- _Exercise prompt_
Take the listing below and print exactly the lines starting at the line containing "white heart: 3 -> 2" and ending at the line containing "pink dice: 2 -> 4", both ends included, and no others.

═════ Exercise material ═════

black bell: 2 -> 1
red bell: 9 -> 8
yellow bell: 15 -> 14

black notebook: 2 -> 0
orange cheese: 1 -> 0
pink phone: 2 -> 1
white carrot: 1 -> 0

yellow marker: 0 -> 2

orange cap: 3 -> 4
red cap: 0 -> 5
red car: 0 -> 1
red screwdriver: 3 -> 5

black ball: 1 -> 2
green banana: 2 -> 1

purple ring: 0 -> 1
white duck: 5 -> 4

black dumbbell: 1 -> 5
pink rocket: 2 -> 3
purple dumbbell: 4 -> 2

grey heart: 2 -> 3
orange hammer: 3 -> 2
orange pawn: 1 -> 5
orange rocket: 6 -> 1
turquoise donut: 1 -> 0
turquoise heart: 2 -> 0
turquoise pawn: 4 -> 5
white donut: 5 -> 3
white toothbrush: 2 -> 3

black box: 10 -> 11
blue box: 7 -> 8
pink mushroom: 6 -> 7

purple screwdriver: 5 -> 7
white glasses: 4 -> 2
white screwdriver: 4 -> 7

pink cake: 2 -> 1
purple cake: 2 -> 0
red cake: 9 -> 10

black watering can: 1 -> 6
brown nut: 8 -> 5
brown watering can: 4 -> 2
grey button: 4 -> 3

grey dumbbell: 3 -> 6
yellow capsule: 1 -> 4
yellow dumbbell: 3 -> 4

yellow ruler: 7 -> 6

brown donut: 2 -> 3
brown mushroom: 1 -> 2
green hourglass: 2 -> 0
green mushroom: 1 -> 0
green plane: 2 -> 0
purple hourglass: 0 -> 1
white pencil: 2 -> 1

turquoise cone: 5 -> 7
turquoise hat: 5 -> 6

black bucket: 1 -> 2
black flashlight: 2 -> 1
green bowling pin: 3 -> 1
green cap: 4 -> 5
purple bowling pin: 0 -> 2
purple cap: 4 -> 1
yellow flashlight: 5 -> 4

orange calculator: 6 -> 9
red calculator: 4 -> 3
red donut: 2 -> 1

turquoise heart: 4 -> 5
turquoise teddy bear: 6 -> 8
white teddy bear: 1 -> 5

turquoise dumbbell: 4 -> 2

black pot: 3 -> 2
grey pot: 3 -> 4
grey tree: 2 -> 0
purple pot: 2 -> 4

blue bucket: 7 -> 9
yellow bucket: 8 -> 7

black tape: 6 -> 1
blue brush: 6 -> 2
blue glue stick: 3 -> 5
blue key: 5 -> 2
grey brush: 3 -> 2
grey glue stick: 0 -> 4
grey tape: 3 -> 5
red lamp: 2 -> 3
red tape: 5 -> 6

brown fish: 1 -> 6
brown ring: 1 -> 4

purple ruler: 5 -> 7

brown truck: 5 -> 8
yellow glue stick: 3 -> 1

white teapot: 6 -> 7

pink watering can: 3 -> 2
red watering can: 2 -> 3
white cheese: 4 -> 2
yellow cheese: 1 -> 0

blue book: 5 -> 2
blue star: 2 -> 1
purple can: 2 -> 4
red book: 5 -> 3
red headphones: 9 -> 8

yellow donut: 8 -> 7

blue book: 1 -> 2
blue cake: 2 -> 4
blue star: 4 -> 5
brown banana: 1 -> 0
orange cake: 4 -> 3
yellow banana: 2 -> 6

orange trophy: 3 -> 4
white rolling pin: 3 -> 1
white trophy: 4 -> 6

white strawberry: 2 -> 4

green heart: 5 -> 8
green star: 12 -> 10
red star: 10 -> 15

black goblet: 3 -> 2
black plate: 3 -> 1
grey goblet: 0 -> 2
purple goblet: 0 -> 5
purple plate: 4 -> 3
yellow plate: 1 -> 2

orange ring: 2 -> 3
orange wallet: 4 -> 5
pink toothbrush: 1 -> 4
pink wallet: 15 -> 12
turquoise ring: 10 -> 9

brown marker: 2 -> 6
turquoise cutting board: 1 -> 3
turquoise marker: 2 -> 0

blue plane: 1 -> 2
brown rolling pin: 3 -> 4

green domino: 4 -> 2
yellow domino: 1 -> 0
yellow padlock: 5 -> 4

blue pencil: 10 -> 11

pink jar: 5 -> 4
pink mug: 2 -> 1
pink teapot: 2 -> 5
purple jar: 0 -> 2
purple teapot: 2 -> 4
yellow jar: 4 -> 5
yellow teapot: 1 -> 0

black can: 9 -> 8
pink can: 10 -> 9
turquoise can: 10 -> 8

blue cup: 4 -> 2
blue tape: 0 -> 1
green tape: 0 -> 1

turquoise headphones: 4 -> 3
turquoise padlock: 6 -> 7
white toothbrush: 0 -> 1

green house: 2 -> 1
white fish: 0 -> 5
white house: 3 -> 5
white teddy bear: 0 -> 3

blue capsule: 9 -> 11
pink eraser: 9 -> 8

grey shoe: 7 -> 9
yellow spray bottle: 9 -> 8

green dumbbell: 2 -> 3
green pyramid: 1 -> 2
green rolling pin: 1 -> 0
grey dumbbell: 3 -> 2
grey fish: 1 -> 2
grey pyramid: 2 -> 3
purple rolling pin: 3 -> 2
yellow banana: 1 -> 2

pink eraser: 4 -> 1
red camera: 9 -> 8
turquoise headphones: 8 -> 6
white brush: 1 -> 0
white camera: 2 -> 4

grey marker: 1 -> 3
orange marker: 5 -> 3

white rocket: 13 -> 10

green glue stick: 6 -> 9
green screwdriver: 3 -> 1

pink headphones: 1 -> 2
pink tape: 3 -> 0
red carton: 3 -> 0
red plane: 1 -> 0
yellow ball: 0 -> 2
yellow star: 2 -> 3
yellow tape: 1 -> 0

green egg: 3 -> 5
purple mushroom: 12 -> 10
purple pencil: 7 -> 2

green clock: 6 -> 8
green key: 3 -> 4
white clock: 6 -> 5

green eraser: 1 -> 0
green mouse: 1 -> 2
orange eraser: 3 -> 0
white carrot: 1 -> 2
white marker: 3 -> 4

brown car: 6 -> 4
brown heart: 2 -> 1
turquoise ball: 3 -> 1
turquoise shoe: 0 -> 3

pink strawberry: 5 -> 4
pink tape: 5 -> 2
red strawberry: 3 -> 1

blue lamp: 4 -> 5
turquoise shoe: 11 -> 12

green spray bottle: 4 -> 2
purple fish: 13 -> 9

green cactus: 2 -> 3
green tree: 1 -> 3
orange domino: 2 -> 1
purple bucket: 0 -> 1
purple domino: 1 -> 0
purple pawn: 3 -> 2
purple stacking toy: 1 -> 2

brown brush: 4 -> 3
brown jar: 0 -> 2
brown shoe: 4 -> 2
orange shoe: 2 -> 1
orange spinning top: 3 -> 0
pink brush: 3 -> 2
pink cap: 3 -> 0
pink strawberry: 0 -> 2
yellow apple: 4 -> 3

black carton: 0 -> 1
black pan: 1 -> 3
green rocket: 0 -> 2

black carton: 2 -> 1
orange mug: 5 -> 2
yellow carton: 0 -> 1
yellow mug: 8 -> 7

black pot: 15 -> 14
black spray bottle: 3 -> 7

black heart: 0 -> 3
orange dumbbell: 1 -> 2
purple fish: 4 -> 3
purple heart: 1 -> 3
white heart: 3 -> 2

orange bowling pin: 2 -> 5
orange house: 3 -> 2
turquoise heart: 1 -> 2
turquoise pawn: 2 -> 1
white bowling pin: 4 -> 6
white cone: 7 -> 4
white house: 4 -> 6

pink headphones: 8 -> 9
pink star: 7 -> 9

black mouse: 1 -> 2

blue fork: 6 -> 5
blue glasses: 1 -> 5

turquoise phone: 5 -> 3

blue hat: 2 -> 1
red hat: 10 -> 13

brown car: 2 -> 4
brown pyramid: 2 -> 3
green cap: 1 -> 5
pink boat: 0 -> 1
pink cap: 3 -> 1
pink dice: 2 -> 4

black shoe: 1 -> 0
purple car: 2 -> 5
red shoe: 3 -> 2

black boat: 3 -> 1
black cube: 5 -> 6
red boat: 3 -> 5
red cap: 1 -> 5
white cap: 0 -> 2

═════

- _Solution to this problem_
white heart: 3 -> 2

orange bowling pin: 2 -> 5
orange house: 3 -> 2
turquoise heart: 1 -> 2
turquoise pawn: 2 -> 1
white bowling pin: 4 -> 6
white cone: 7 -> 4
white house: 4 -> 6

pink headphones: 8 -> 9
pink star: 7 -> 9

black mouse: 1 -> 2

blue fork: 6 -> 5
blue glasses: 1 -> 5

turquoise phone: 5 -> 3

blue hat: 2 -> 1
red hat: 10 -> 13

brown car: 2 -> 4
brown pyramid: 2 -> 3
green cap: 1 -> 5
pink boat: 0 -> 1
pink cap: 3 -> 1
pink dice: 2 -> 4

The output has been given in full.